Extracted data entries:
____

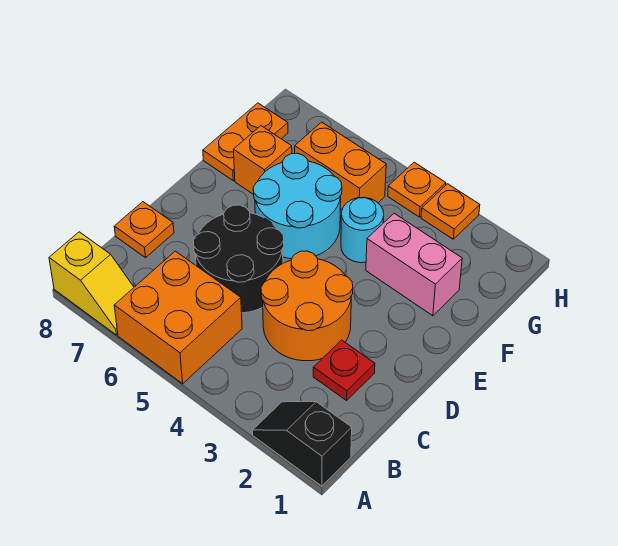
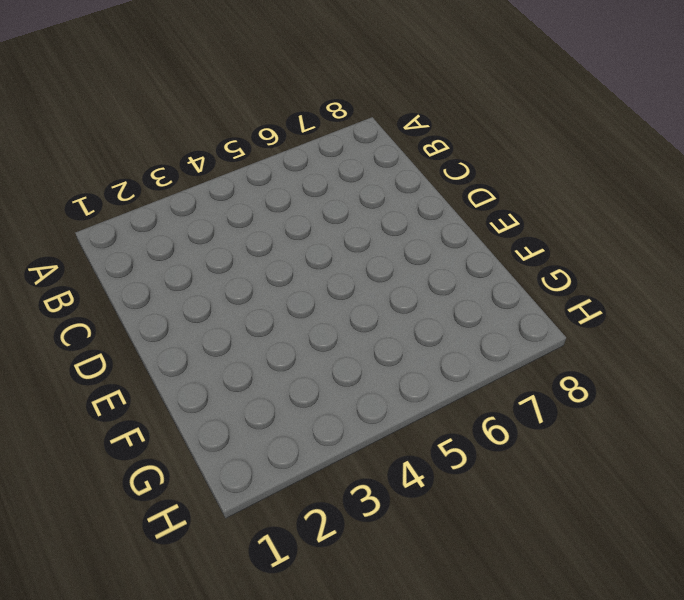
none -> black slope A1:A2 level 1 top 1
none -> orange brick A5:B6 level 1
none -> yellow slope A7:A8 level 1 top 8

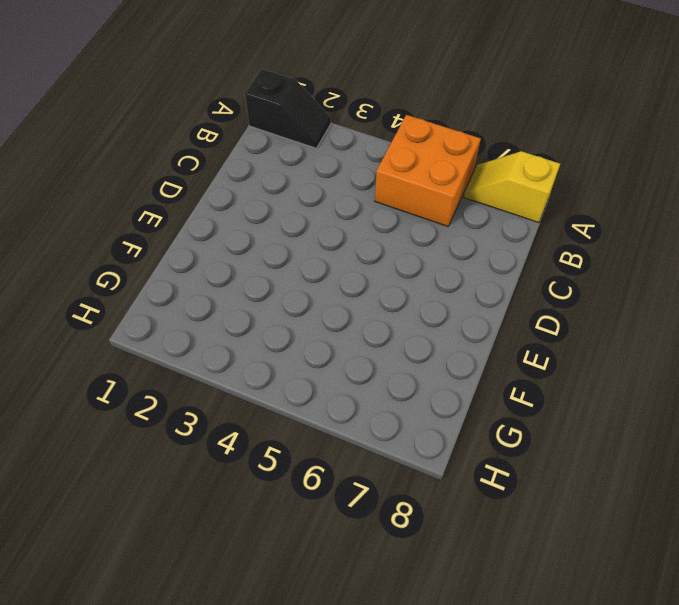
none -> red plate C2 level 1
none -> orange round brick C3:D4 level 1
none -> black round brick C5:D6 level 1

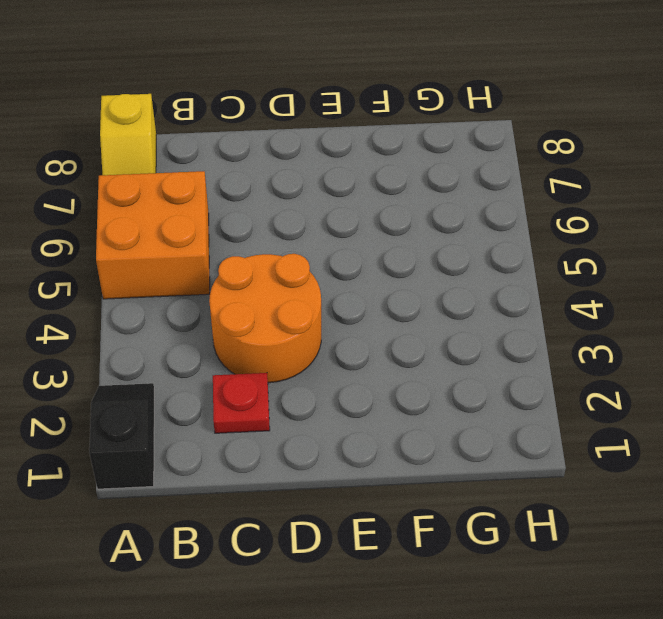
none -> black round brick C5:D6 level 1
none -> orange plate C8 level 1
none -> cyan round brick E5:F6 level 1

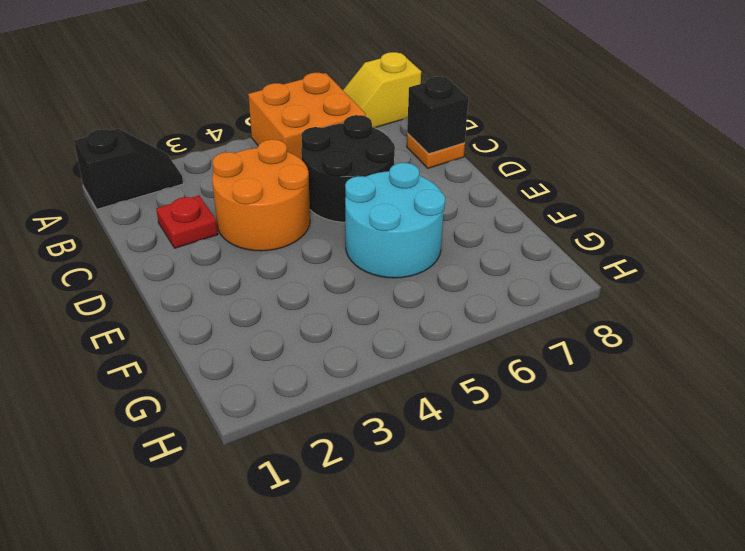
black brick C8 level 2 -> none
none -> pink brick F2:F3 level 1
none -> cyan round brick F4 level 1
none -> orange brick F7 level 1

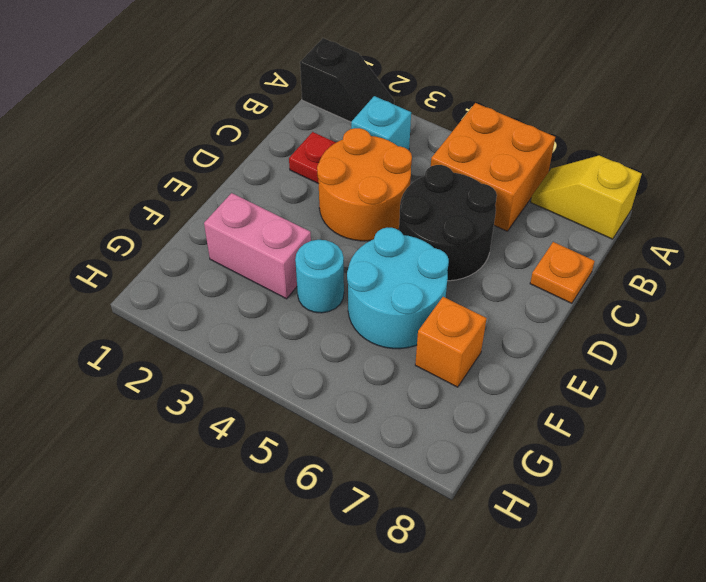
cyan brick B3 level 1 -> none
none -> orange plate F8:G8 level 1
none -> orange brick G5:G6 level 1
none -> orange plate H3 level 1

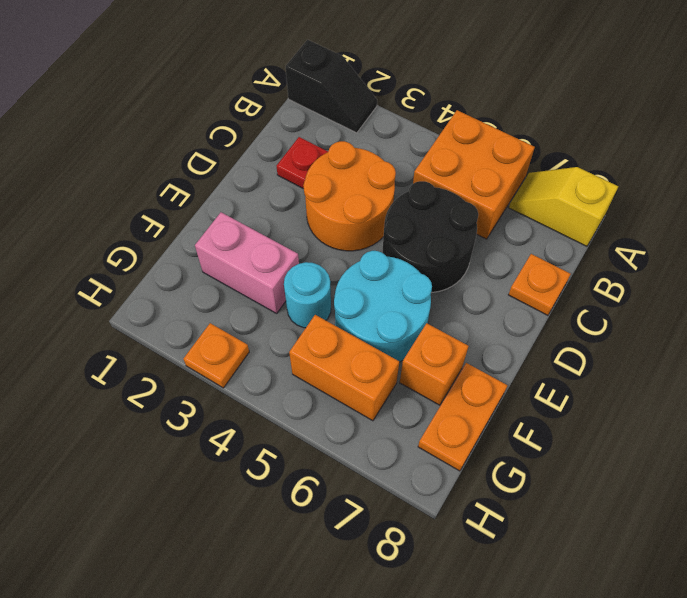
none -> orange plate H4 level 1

____

Work task:
Using the data above, output the line that has "none -> orange round brick C3:D4 level 1", the line that has "none -> pink brick F2:F3 level 1", and whatever lines fall between, each exactly as it stands and without pictures.

Response to this exercise:
none -> orange round brick C3:D4 level 1
none -> black round brick C5:D6 level 1

none -> black round brick C5:D6 level 1
none -> orange plate C8 level 1
none -> cyan round brick E5:F6 level 1

black brick C8 level 2 -> none
none -> pink brick F2:F3 level 1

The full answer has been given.